# [What you will do]
What's needed is a word-for-word retyping of the entries below, pictures omitted.

# [Object change listings]
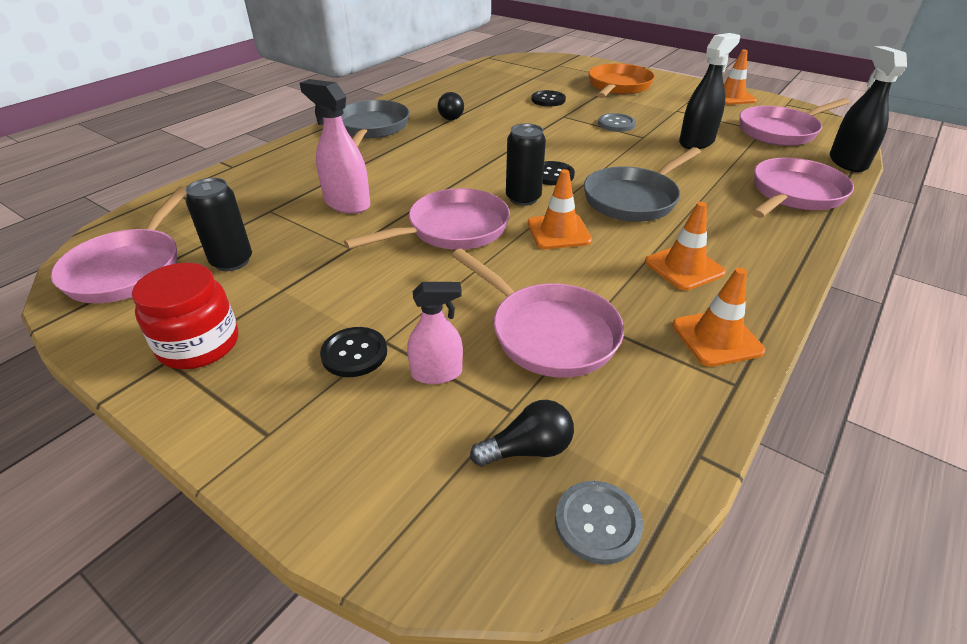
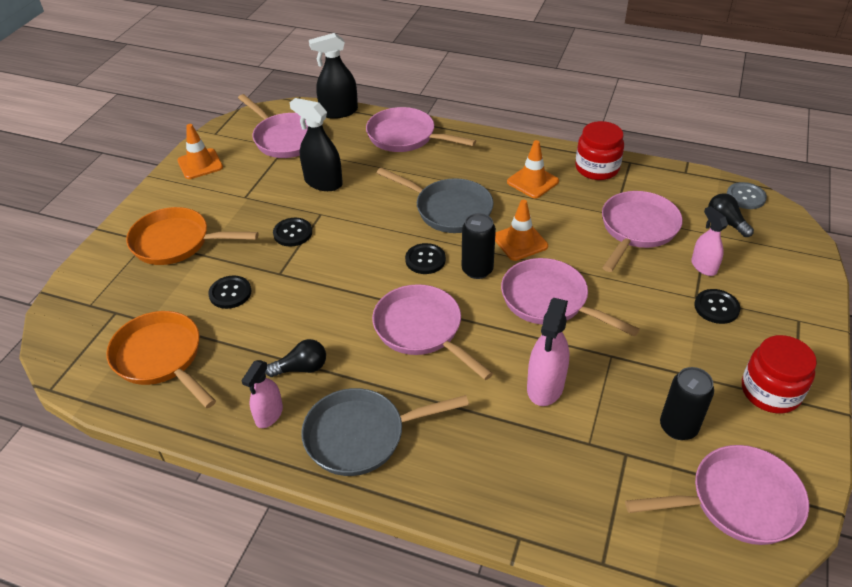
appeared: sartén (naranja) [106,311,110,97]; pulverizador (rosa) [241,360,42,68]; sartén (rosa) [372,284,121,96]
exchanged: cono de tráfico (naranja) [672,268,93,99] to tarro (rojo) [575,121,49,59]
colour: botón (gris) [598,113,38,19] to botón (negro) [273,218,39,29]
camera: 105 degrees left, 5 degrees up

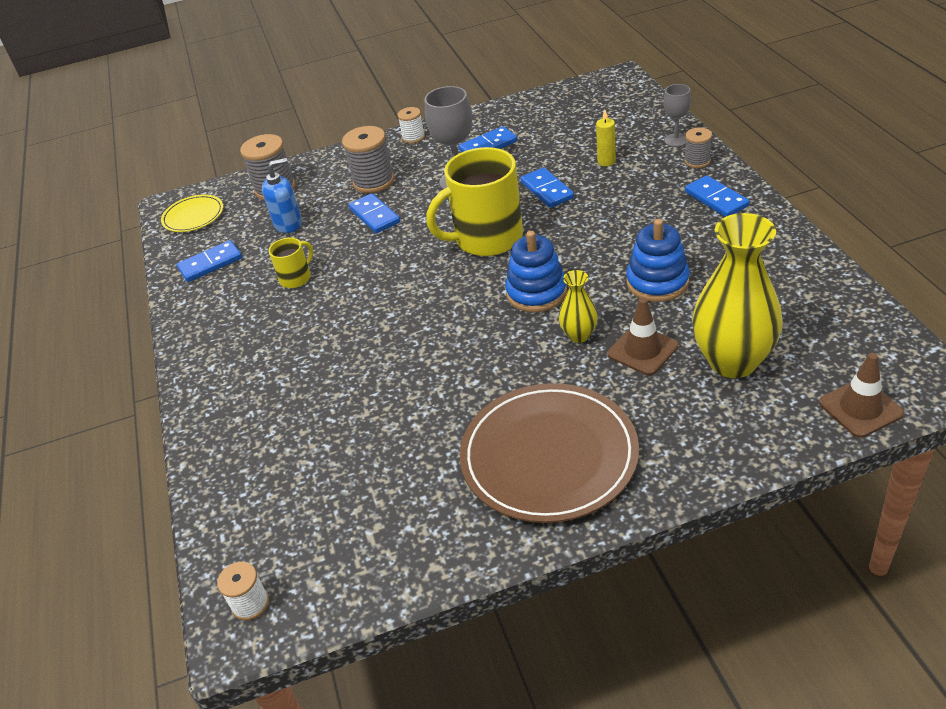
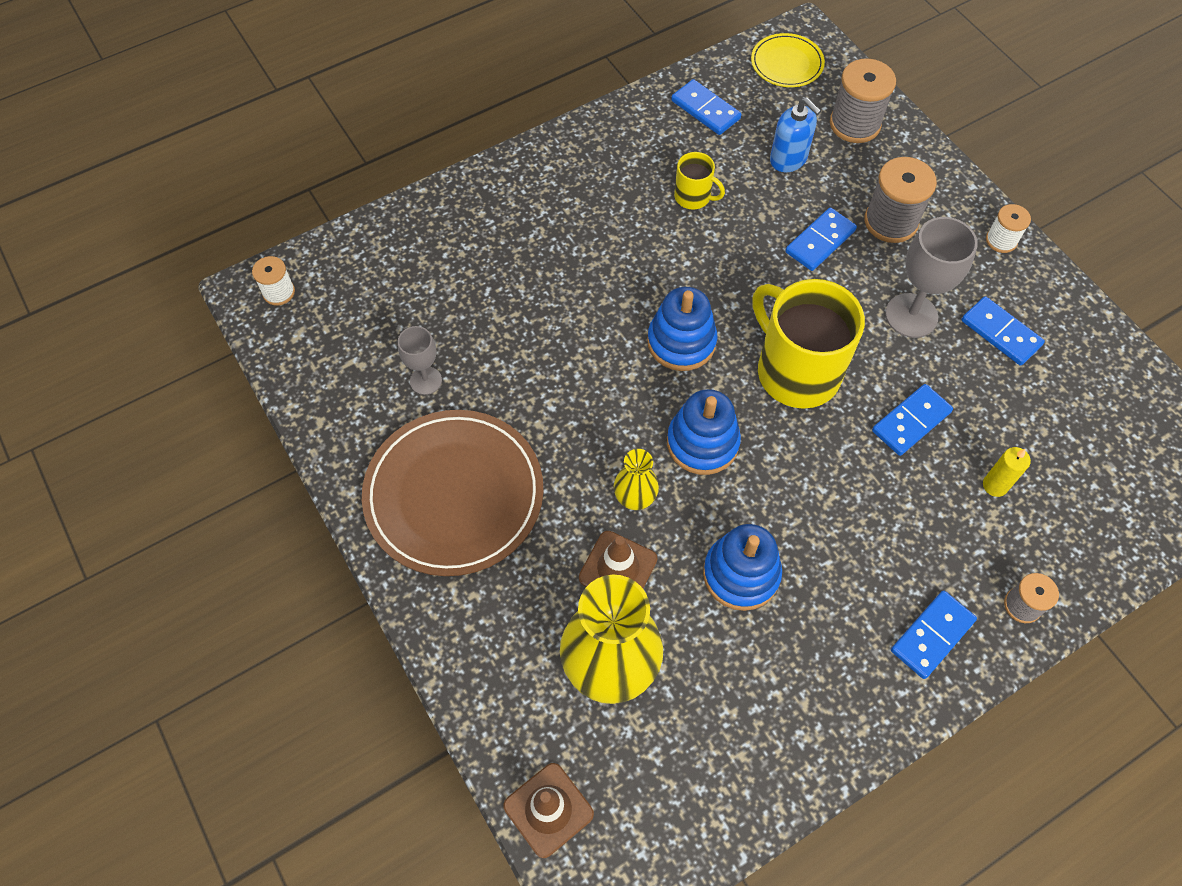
appeared: juguete apilable (azul) [647,287,70,84]
relocated: copa (gris) [664,84,27,63] to [398,326,44,69]
camera: 70 degrees right, 20 degrees up

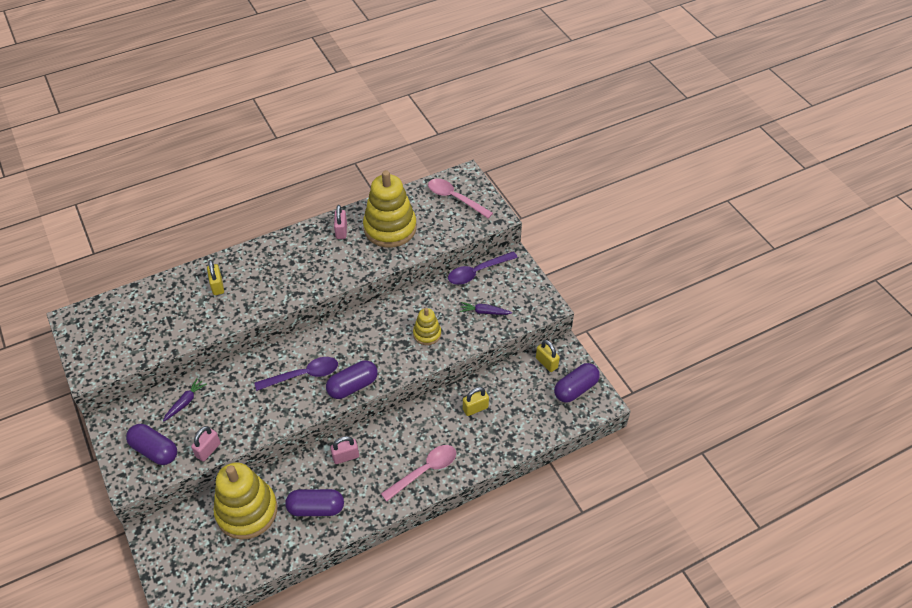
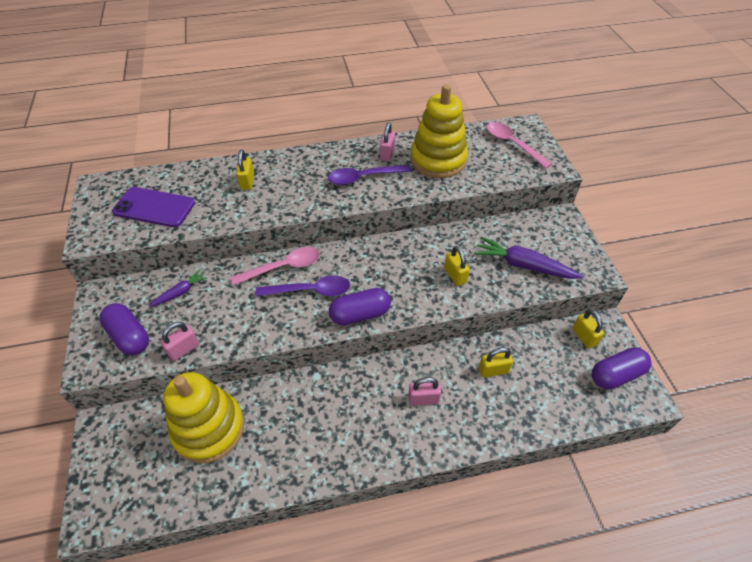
missing: cápsula (morado) [285,489,59,27]
appeared: móvil (morado) [112,187,83,40]
relocated: cuchara (rosa) [381,445,75,56] to [230,247,90,38]; cuchara (morado) [448,251,70,34] to [328,165,84,20]; candado (rosa) [330,436,29,28] to [408,377,33,29]
exchanged: juguete apilable (amarillo) [413,308,28,37] to candado (amarillo) [444,246,26,40]
size: zanahoria (morado) [460,302,52,13] = [474,237,109,42] x1.79
camera: 15 degrees right, 0 degrees up

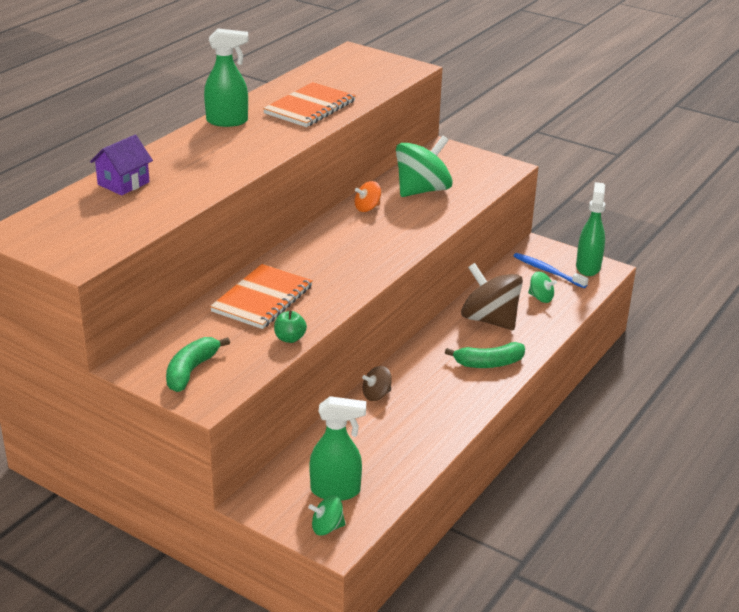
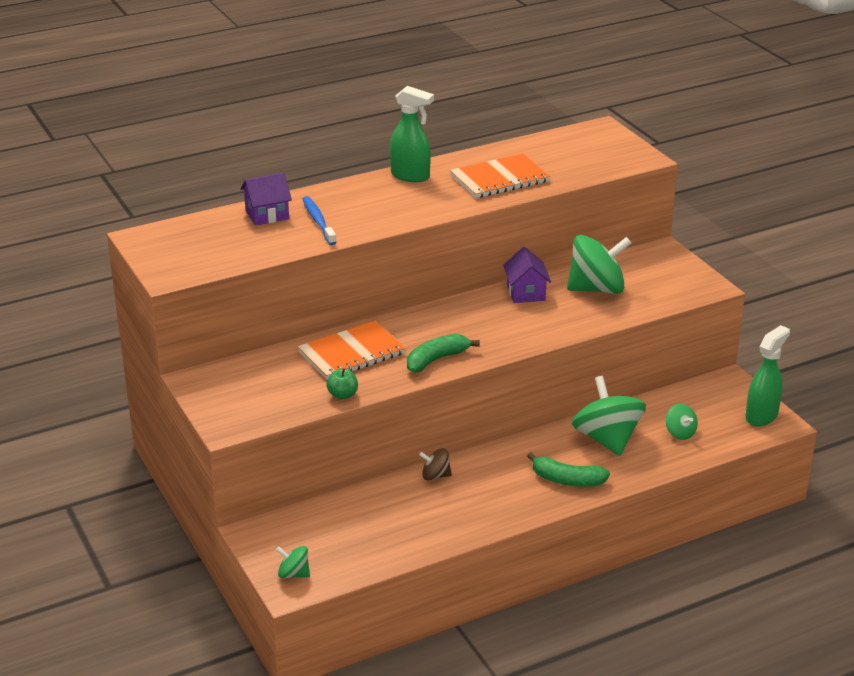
missing: pulverizador (verde) [309,396,57,105]
relocated: cepillo de dientes (azul) [514,253,74,35] to [303,196,34,49]; plátano (verde) [166,337,64,55] to [407,334,73,39]
exchanged: peonza (naranja) [355,181,26,31] to casa (morado) [503,247,48,56]
colour: peonza (marrón) [461,263,62,67] to peonza (verde) [572,376,74,80]
camera: 30 degrees right, 0 degrees up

# [Your solution]
appeared: sartén (naranja) [106,311,110,97]; pulverizador (rosa) [241,360,42,68]; sartén (rosa) [372,284,121,96]
exchanged: cono de tráfico (naranja) [672,268,93,99] to tarro (rojo) [575,121,49,59]
colour: botón (gris) [598,113,38,19] to botón (negro) [273,218,39,29]
camera: 105 degrees left, 5 degrees up

appeared: juguete apilable (azul) [647,287,70,84]
relocated: copa (gris) [664,84,27,63] to [398,326,44,69]
camera: 70 degrees right, 20 degrees up

missing: cápsula (morado) [285,489,59,27]
appeared: móvil (morado) [112,187,83,40]
relocated: cuchara (rosa) [381,445,75,56] to [230,247,90,38]; cuchara (morado) [448,251,70,34] to [328,165,84,20]; candado (rosa) [330,436,29,28] to [408,377,33,29]
exchanged: juguete apilable (amarillo) [413,308,28,37] to candado (amarillo) [444,246,26,40]
size: zanahoria (morado) [460,302,52,13] = [474,237,109,42] x1.79
camera: 15 degrees right, 0 degrees up

missing: pulverizador (verde) [309,396,57,105]
relocated: cepillo de dientes (azul) [514,253,74,35] to [303,196,34,49]; plátano (verde) [166,337,64,55] to [407,334,73,39]
exchanged: peonza (naranja) [355,181,26,31] to casa (morado) [503,247,48,56]
colour: peonza (marrón) [461,263,62,67] to peonza (verde) [572,376,74,80]
camera: 30 degrees right, 0 degrees up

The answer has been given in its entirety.